_WRITTEN INSTRUCTION_
Pick out and copy each line of the records that contains the string "arrow". Letter case counts.

## start

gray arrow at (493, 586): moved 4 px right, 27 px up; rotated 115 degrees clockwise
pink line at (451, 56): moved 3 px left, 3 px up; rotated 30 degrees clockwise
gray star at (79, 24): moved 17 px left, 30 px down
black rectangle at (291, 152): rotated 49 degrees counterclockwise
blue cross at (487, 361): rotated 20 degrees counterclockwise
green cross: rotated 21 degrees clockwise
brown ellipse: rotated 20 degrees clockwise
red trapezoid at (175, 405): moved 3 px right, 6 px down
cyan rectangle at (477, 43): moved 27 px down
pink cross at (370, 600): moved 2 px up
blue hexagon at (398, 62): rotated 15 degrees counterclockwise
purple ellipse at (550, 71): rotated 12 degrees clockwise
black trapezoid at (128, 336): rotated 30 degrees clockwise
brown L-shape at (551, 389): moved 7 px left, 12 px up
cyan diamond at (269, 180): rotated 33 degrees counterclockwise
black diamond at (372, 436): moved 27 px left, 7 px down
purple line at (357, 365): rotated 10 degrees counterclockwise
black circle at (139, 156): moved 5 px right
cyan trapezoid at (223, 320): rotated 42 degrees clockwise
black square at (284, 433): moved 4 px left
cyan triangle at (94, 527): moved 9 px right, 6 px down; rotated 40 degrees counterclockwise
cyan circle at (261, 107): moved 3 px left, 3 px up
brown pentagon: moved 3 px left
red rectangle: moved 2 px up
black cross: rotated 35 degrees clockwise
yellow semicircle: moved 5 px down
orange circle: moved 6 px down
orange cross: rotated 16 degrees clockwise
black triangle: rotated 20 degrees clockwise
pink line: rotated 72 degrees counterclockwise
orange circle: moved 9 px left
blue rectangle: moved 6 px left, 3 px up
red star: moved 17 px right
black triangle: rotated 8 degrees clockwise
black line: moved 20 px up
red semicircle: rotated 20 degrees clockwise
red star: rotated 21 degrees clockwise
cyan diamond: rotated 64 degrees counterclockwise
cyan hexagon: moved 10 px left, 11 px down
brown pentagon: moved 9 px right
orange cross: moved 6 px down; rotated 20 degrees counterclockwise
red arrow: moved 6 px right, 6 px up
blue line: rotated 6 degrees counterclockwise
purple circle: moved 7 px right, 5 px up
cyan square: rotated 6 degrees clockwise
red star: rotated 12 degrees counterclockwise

## end

_SOLVED EXERCISE_
gray arrow at (493, 586): moved 4 px right, 27 px up; rotated 115 degrees clockwise
red arrow: moved 6 px right, 6 px up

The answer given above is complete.